- **Data extract**:
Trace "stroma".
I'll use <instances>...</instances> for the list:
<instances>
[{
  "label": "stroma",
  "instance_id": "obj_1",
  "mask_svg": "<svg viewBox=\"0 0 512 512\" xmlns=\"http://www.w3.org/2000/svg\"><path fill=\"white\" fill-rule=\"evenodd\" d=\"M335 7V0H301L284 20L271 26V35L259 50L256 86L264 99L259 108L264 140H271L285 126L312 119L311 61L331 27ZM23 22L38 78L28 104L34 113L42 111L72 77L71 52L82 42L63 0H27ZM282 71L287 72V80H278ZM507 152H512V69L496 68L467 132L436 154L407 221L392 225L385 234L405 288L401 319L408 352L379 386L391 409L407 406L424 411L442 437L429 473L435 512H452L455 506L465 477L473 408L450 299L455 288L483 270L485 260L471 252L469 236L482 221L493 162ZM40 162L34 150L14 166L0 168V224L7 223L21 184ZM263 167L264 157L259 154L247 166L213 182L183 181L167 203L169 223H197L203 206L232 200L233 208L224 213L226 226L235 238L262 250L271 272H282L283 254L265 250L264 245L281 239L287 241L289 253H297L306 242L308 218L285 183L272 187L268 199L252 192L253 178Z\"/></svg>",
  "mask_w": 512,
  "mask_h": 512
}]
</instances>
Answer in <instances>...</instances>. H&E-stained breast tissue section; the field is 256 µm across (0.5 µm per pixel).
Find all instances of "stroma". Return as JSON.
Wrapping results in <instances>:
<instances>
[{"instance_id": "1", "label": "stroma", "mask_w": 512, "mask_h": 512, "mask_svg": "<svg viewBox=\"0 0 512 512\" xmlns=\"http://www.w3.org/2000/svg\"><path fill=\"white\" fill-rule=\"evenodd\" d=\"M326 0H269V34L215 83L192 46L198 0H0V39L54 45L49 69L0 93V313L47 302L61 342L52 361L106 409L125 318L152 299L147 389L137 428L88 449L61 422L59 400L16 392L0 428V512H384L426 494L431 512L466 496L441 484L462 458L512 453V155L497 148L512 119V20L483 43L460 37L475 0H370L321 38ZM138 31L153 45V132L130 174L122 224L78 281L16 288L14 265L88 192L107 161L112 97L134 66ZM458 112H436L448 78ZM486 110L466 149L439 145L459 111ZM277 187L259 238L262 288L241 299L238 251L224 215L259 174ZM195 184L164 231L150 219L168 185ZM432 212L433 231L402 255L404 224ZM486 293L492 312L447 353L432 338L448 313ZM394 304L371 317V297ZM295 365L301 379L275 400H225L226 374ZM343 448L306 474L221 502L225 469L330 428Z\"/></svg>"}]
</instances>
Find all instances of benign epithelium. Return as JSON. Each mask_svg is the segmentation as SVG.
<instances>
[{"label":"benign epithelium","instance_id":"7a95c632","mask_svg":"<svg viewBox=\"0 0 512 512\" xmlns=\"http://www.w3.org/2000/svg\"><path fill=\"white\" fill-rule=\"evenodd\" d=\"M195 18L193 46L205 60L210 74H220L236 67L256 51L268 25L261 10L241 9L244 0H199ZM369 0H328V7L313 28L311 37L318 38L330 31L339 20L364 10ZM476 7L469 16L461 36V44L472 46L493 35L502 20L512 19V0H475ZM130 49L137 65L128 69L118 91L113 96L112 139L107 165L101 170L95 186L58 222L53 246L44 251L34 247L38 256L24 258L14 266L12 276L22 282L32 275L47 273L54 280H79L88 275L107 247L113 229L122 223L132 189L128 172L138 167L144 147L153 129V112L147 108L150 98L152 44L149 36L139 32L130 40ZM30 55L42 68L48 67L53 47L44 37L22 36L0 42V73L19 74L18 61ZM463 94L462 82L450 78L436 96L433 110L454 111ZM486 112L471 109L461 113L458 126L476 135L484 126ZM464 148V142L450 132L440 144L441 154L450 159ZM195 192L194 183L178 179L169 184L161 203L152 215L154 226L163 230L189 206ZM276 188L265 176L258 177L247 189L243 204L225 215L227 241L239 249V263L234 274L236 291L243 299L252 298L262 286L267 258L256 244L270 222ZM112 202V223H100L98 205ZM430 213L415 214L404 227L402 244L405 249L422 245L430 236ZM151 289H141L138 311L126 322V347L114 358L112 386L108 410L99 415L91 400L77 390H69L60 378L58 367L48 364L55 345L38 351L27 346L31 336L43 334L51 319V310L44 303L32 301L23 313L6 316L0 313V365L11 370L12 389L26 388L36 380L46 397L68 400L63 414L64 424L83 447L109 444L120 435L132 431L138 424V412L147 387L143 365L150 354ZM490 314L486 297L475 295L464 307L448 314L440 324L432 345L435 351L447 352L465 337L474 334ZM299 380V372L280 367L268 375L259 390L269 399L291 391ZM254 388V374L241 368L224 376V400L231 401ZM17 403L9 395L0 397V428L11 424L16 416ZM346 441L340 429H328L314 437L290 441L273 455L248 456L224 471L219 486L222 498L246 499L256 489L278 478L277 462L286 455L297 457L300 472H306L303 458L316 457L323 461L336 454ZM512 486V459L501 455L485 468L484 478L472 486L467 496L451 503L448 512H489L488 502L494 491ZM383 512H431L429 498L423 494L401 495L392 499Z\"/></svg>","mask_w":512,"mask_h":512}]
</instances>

- **Problem statement**: Output the full listing exactly as it stands.

- **Task result**:
Trace "stroma".
I'll use <instances>...</instances> for the list:
<instances>
[{
  "label": "stroma",
  "instance_id": "obj_1",
  "mask_svg": "<svg viewBox=\"0 0 512 512\" xmlns=\"http://www.w3.org/2000/svg\"><path fill=\"white\" fill-rule=\"evenodd\" d=\"M335 7V0H301L284 20L271 26V35L259 50L256 86L264 99L259 108L264 140H271L285 126L312 119L311 61L331 27ZM23 22L38 78L28 104L34 113L42 111L72 77L71 52L82 42L63 0H27ZM282 71L287 72V80H278ZM507 152H512V69L496 68L467 132L436 154L407 221L392 225L385 234L405 288L401 319L408 352L379 386L391 409L407 406L424 411L442 437L429 473L435 512H452L455 506L465 477L473 408L450 299L455 288L483 270L485 260L471 252L469 236L482 221L493 162ZM40 162L34 150L14 166L0 168V224L7 223L21 184ZM263 167L264 157L259 154L247 166L213 182L183 181L167 203L169 223H197L203 206L232 200L233 208L224 213L226 226L235 238L262 250L271 272H282L283 254L265 250L264 245L281 239L287 241L289 253H297L306 242L308 218L285 183L272 187L268 199L252 192L253 178Z\"/></svg>",
  "mask_w": 512,
  "mask_h": 512
}]
</instances>
Answer in <instances>...</instances>. H&E-stained breast tissue section; the field is 256 µm across (0.5 µm per pixel).
Find all instances of "stroma". Return as JSON.
Wrapping results in <instances>:
<instances>
[{"instance_id": "1", "label": "stroma", "mask_w": 512, "mask_h": 512, "mask_svg": "<svg viewBox=\"0 0 512 512\" xmlns=\"http://www.w3.org/2000/svg\"><path fill=\"white\" fill-rule=\"evenodd\" d=\"M326 0H269V34L215 83L192 46L198 0H0V39L54 45L49 69L0 93V313L47 302L61 342L52 361L106 409L125 318L152 299L147 389L137 428L88 449L61 422L59 400L16 392L0 428V512H384L426 494L431 512L466 496L441 484L462 458L512 453V155L497 148L512 119V20L483 43L460 37L475 0H370L321 38ZM138 31L153 45V132L130 174L122 224L78 281L16 288L14 265L88 192L107 161L112 97L134 66ZM458 112H436L448 78ZM486 110L466 149L439 145L459 111ZM277 187L259 238L262 288L241 299L238 251L224 215L259 174ZM195 184L164 231L150 219L168 185ZM432 212L433 231L402 255L404 224ZM486 293L492 312L447 353L432 338L448 313ZM394 304L371 317V297ZM295 365L301 379L275 400H225L226 374ZM343 448L306 474L221 502L225 469L330 428Z\"/></svg>"}]
</instances>
Find all instances of benign epithelium. Return as JSON. Each mask_svg is the segmentation as SVG.
<instances>
[{"label":"benign epithelium","instance_id":"7a95c632","mask_svg":"<svg viewBox=\"0 0 512 512\" xmlns=\"http://www.w3.org/2000/svg\"><path fill=\"white\" fill-rule=\"evenodd\" d=\"M195 18L193 46L205 60L210 74H220L236 67L256 51L268 25L261 10L241 9L244 0H199ZM369 0H328V7L313 28L311 37L318 38L330 31L339 20L364 10ZM476 7L469 16L461 36V44L472 46L493 35L502 20L512 19V0H475ZM130 49L137 65L128 69L118 91L113 96L112 139L107 165L101 170L95 186L58 222L53 246L44 251L34 247L38 256L24 258L14 266L12 276L22 282L32 275L47 273L54 280H79L88 275L107 247L113 229L122 223L132 189L128 172L138 167L144 147L153 129V112L147 108L150 98L152 44L149 36L139 32L130 40ZM30 55L42 68L48 67L53 47L44 37L22 36L0 42V73L19 74L18 61ZM463 94L462 82L450 78L436 96L433 110L454 111ZM486 112L471 109L461 113L458 126L476 135L484 126ZM464 148V142L450 132L440 144L441 154L450 159ZM195 192L194 183L178 179L169 184L161 203L152 215L154 226L163 230L189 206ZM276 188L265 176L258 177L247 189L243 204L225 215L227 241L239 249V263L234 274L236 291L243 299L252 298L262 286L267 258L256 244L270 222ZM112 202V223H100L98 205ZM430 213L415 214L404 227L402 244L405 249L422 245L430 236ZM151 289H141L138 311L126 322V347L114 358L112 386L108 410L99 415L91 400L77 390H69L60 378L58 367L48 364L55 345L38 351L27 346L31 336L43 334L51 319V310L44 303L32 301L23 313L6 316L0 313V365L11 370L12 389L26 388L36 380L46 397L68 400L63 414L64 424L83 447L109 444L120 435L132 431L138 424V412L147 387L143 365L150 354ZM490 314L486 297L475 295L464 307L448 314L440 324L432 345L435 351L447 352L465 337L474 334ZM299 380V372L280 367L268 375L259 390L269 399L291 391ZM254 388V374L241 368L224 376V400L231 401ZM17 403L9 395L0 397V428L11 424L16 416ZM346 441L340 429H328L314 437L290 441L273 455L248 456L224 471L219 486L222 498L246 499L256 489L278 478L277 462L286 455L297 457L300 472H306L303 458L316 457L323 461L336 454ZM512 486V459L501 455L485 468L484 478L472 486L467 496L451 503L448 512H489L488 502L494 491ZM383 512H431L429 498L423 494L401 495L392 499Z\"/></svg>","mask_w":512,"mask_h":512}]
</instances>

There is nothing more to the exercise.